Record set

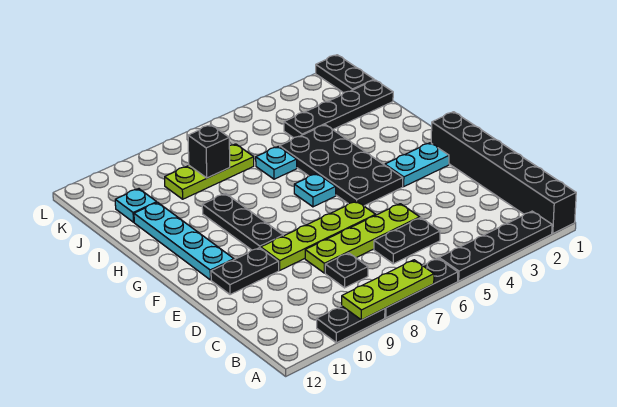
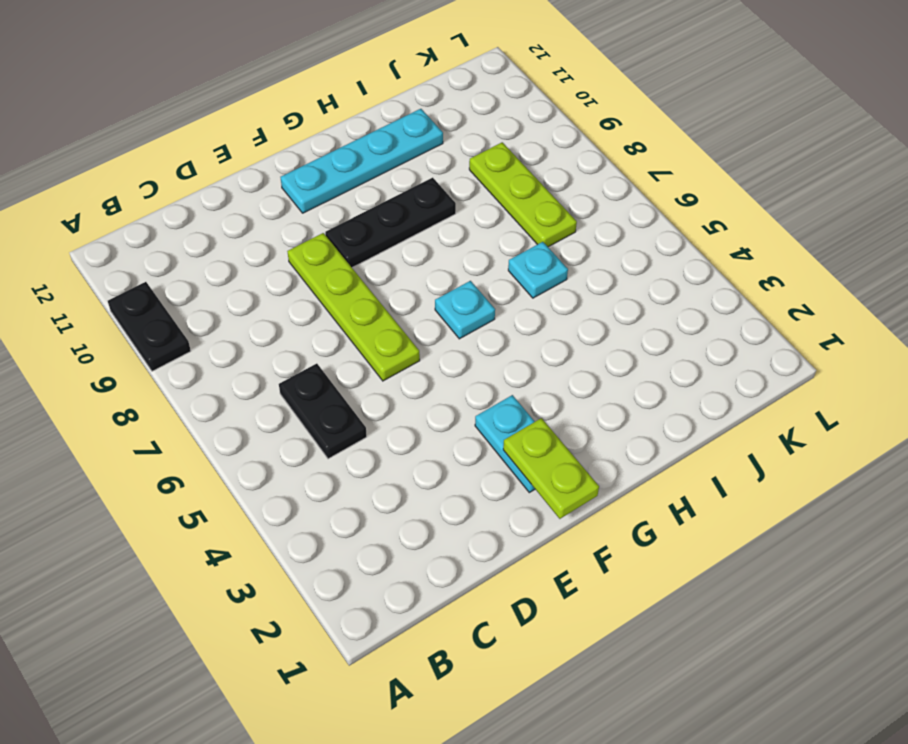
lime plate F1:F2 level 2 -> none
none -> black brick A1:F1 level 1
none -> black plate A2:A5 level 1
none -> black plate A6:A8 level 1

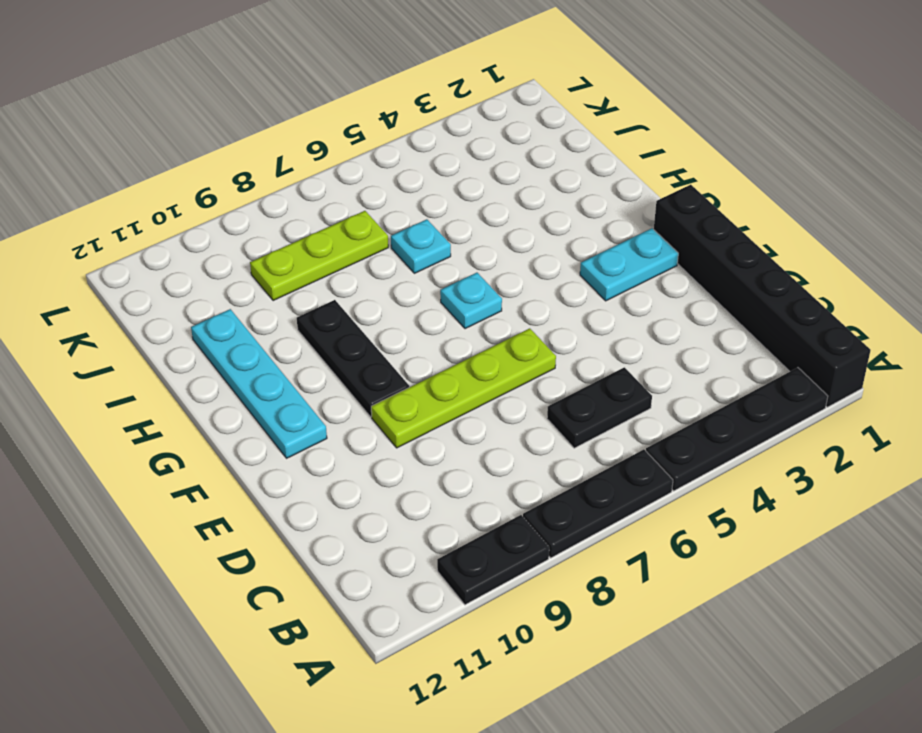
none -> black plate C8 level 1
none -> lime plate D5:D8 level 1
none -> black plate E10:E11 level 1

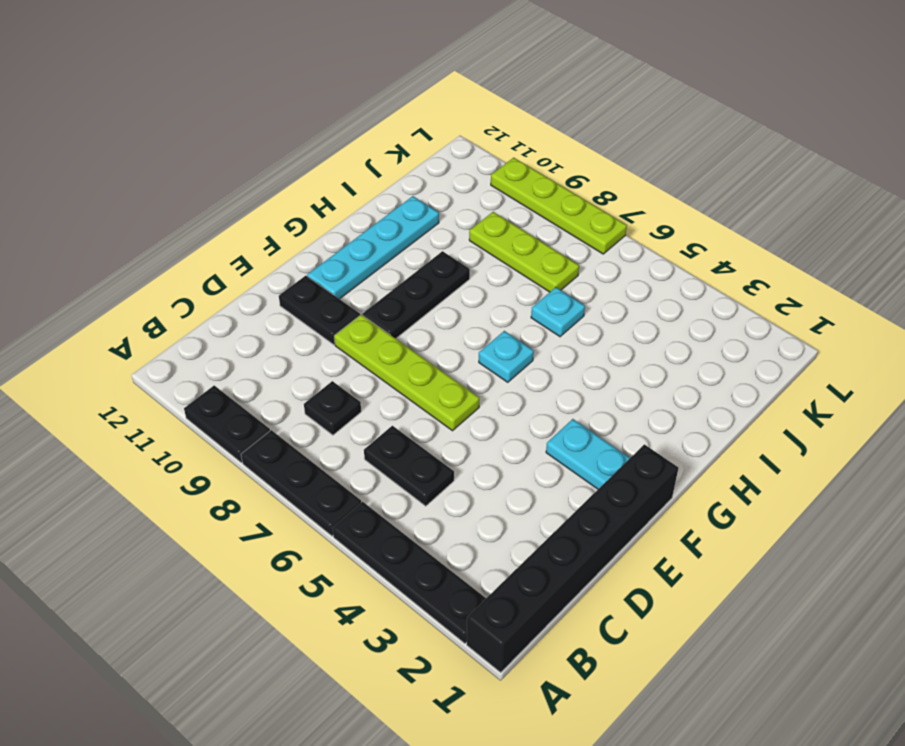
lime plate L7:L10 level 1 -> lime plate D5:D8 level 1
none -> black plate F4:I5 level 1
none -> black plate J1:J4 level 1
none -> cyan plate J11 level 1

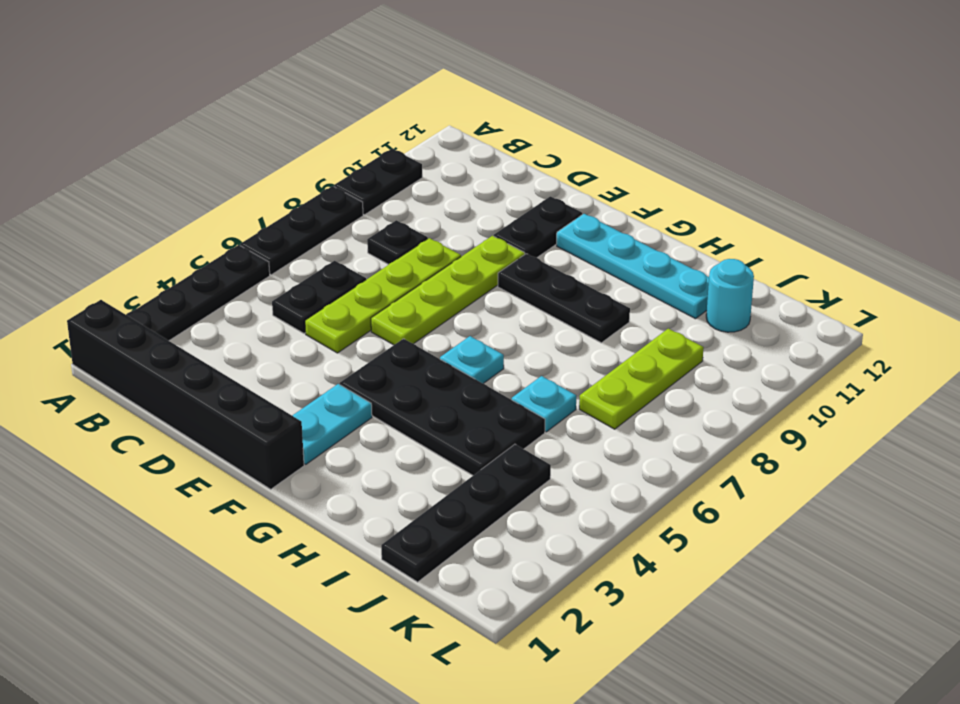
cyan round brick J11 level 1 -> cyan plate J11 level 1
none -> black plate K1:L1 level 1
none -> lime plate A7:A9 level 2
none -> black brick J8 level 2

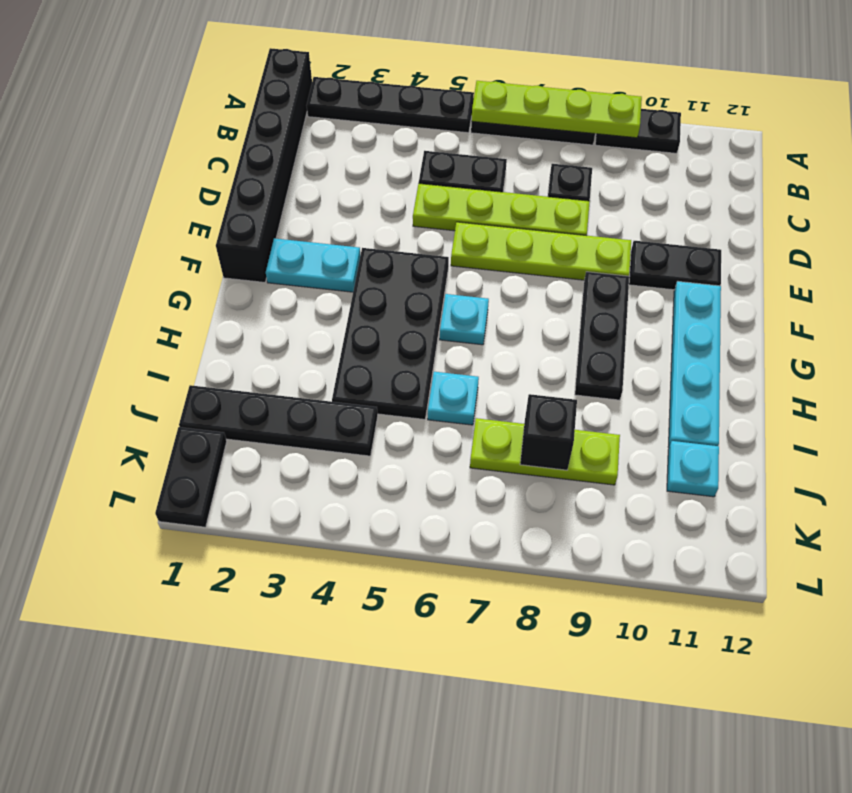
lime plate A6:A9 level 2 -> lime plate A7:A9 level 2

...

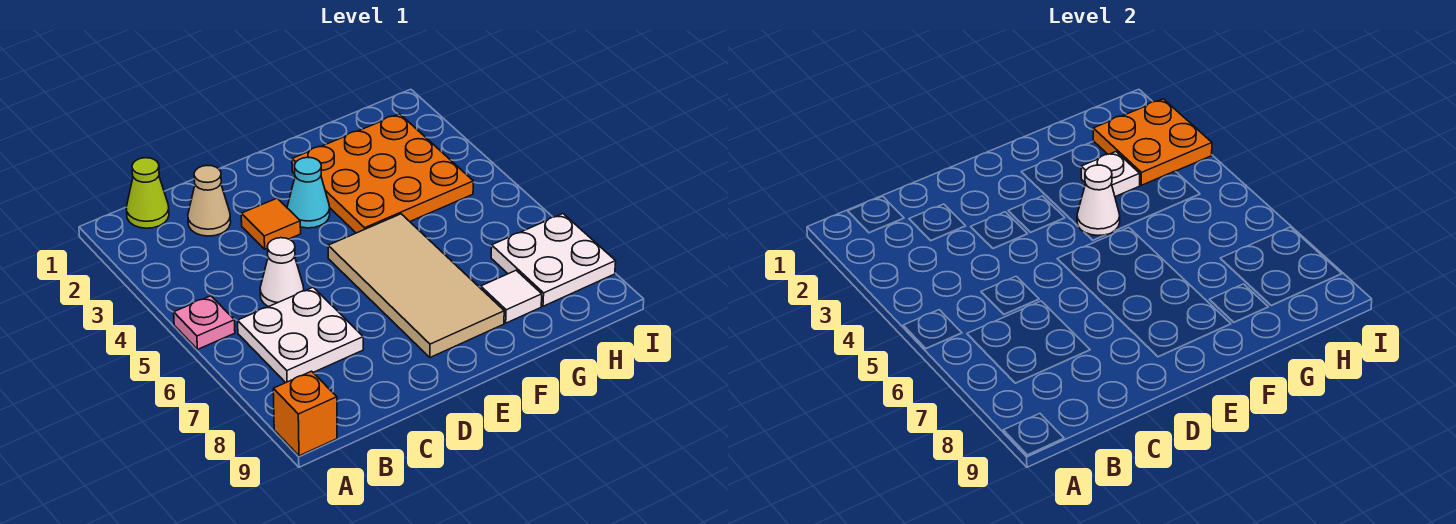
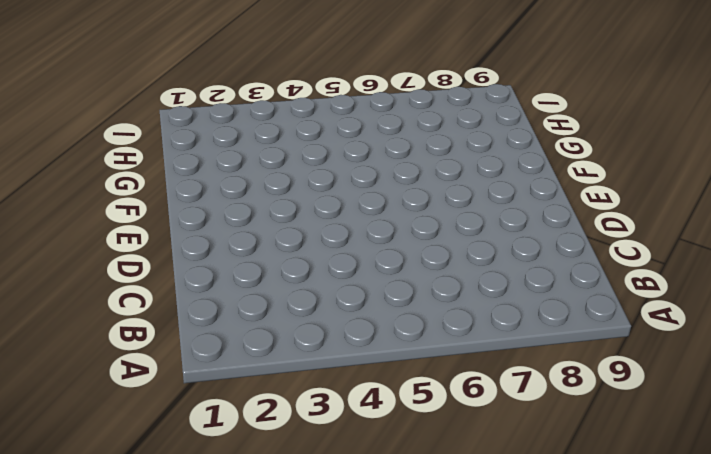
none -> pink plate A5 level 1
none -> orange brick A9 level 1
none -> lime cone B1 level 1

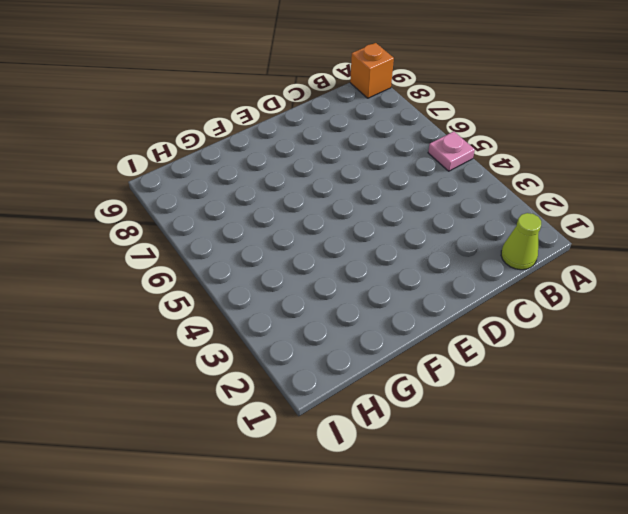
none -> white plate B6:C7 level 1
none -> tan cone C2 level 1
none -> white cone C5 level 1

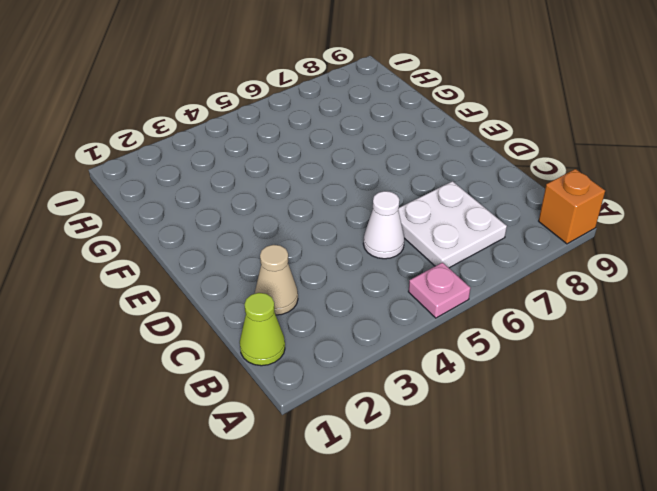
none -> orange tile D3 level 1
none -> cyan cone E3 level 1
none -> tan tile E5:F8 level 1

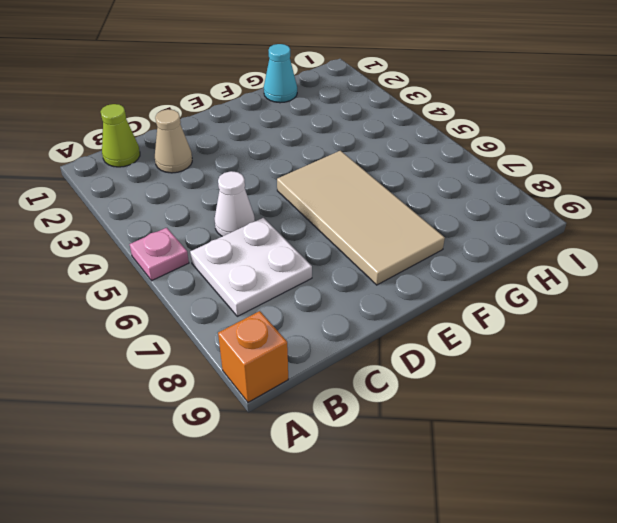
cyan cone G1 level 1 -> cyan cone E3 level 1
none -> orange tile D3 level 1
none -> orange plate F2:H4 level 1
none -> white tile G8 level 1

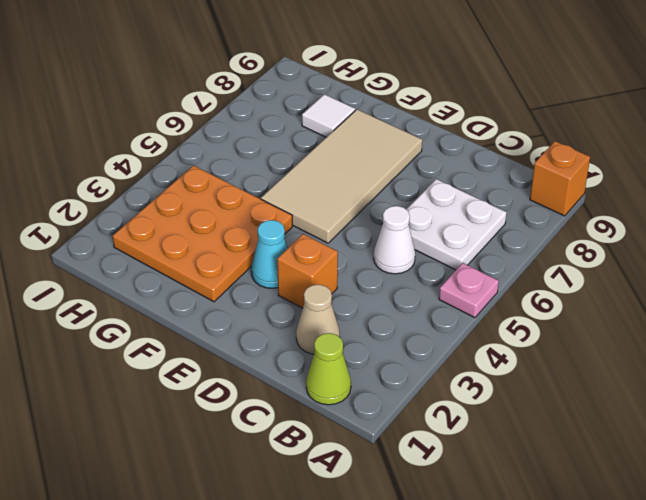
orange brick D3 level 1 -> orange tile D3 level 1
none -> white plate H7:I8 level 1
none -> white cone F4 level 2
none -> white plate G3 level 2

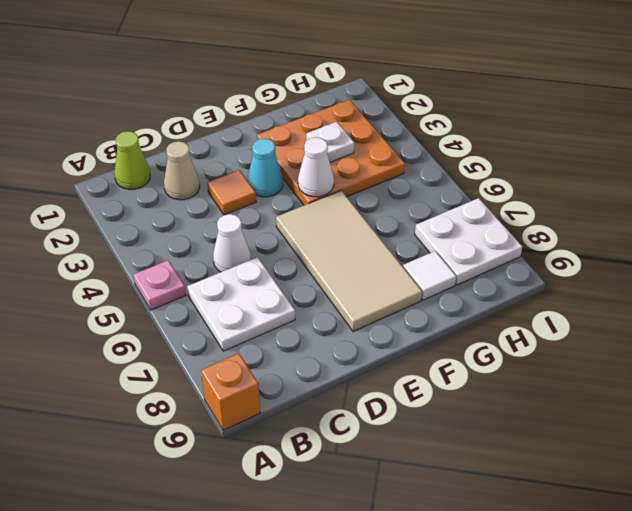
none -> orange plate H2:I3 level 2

Directions for this task
Return, from the data above, each line in which the string "black" appears.

Solution for this problem
none -> black brick A1:F1 level 1
none -> black plate A2:A5 level 1
none -> black plate A6:A8 level 1
none -> black plate C8 level 1
none -> black plate E10:E11 level 1
none -> black plate F4:I5 level 1
none -> black plate J1:J4 level 1
none -> black plate K1:L1 level 1
none -> black brick J8 level 2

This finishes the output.